== INFORMATION SUPPLIED ==
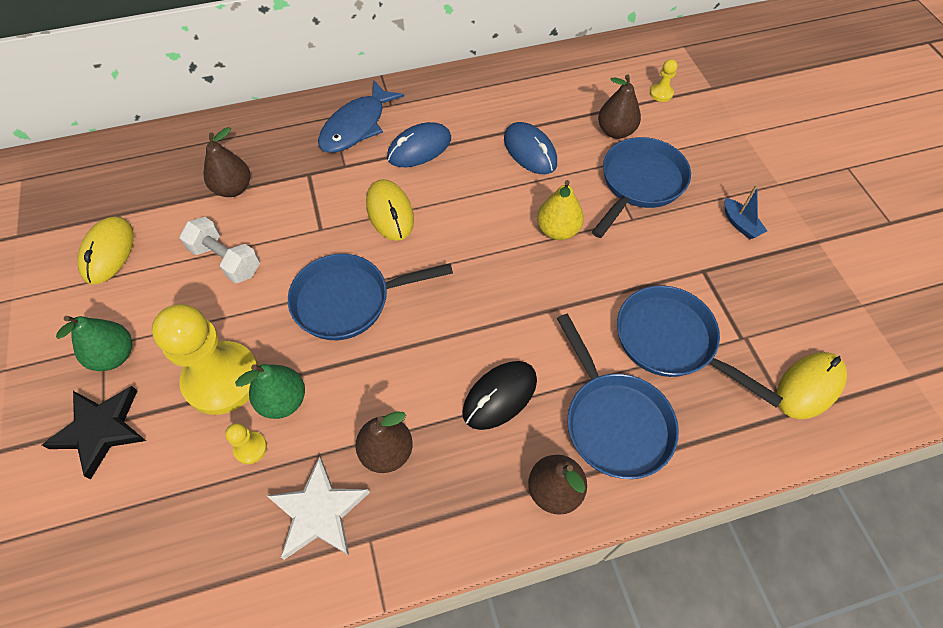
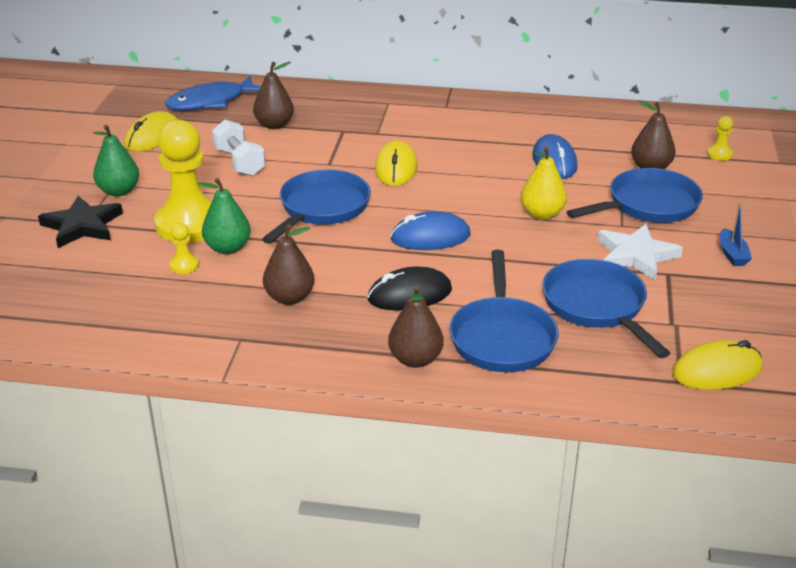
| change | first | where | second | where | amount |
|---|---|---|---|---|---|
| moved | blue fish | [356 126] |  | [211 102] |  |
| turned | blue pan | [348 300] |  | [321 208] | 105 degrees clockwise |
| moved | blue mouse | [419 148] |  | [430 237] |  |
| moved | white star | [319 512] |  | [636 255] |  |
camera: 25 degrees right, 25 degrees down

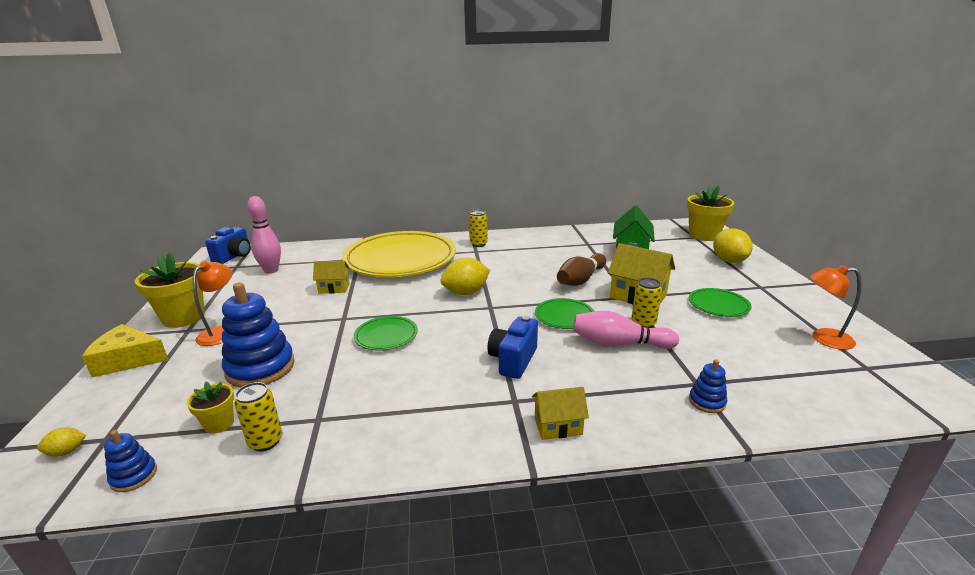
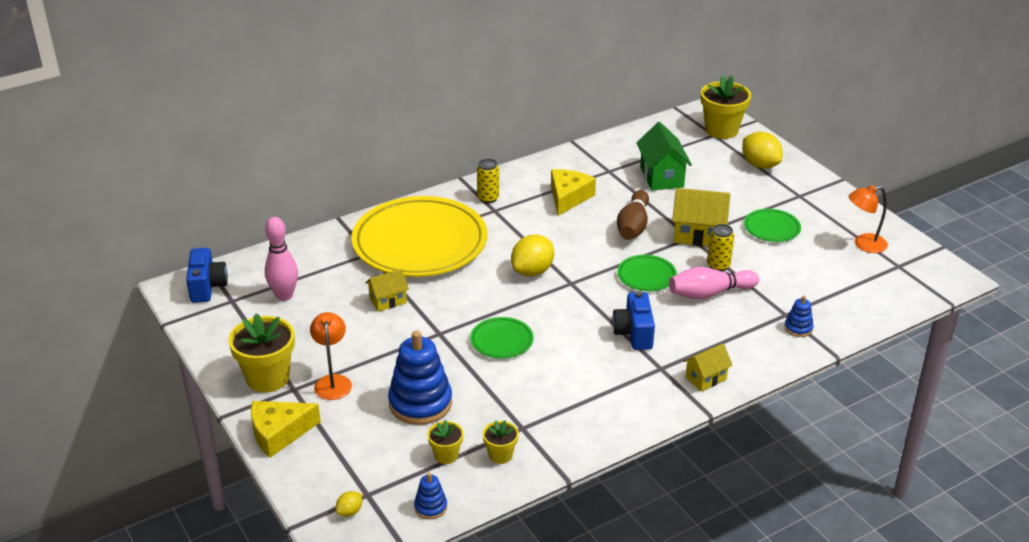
| change | first | where | second | where | amount |
|---|---|---|---|---|---|
| replaced | yellow can | [265 441] | yellow flower pot | [500 455] |  |
| added |  |  | yellow cheese | [568 197] |  |
camera: 25 degrees left, 10 degrees up

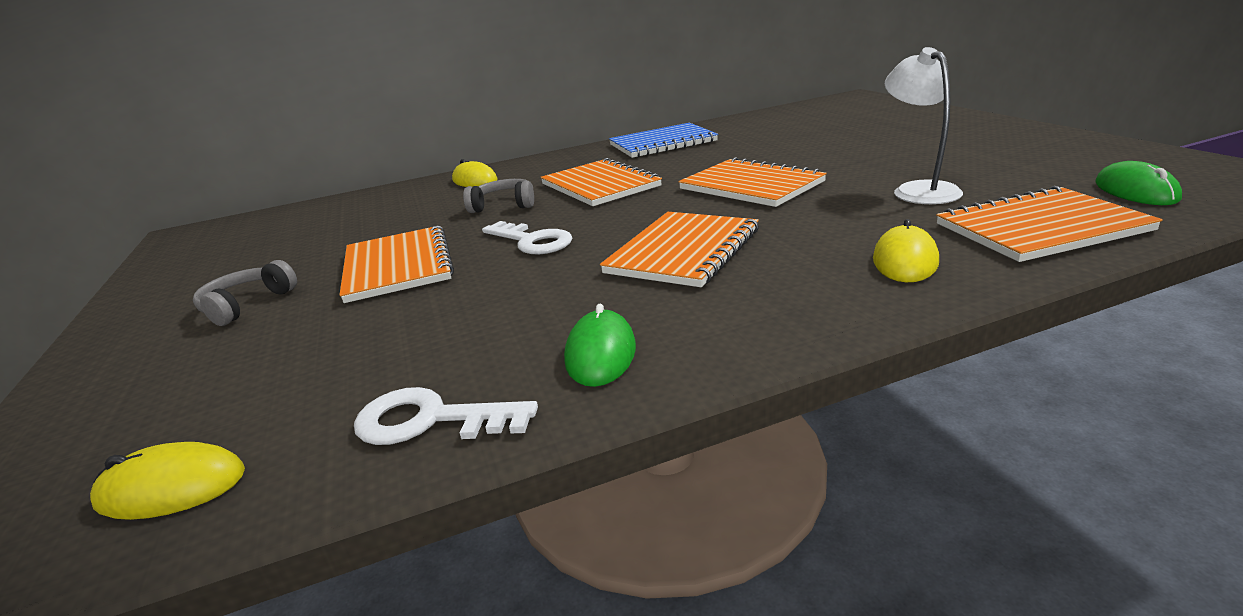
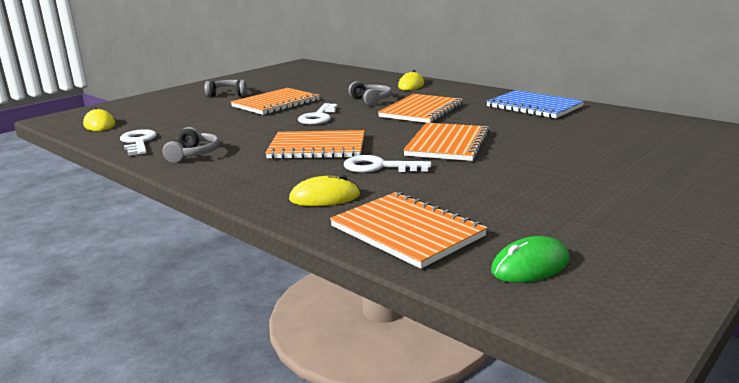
| change | first | where | second | where | amount |
|---|---|---|---|---|---|
| replaced | green mouse | [600 353] | grey headphones | [193 154] |  |
| added |  |  | white key | [379 167] |  |
| removed | white lamp | [918 190] |  |  |  |
camera: 60 degrees right, 5 degrees down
===
▸ **AIM OF THE EXERCISE**
Begin at the line with "white star |" and retype exactly every line through the last one of the entries above, both included, and nothing more; pictures stay out.

▸ **SOLUTION TO THE PROBLEM**
| moved | white star | [319 512] |  | [636 255] |  |
camera: 25 degrees right, 25 degrees down

| change | first | where | second | where | amount |
|---|---|---|---|---|---|
| replaced | yellow can | [265 441] | yellow flower pot | [500 455] |  |
| added |  |  | yellow cheese | [568 197] |  |
camera: 25 degrees left, 10 degrees up

| change | first | where | second | where | amount |
|---|---|---|---|---|---|
| replaced | green mouse | [600 353] | grey headphones | [193 154] |  |
| added |  |  | white key | [379 167] |  |
| removed | white lamp | [918 190] |  |  |  |
camera: 60 degrees right, 5 degrees down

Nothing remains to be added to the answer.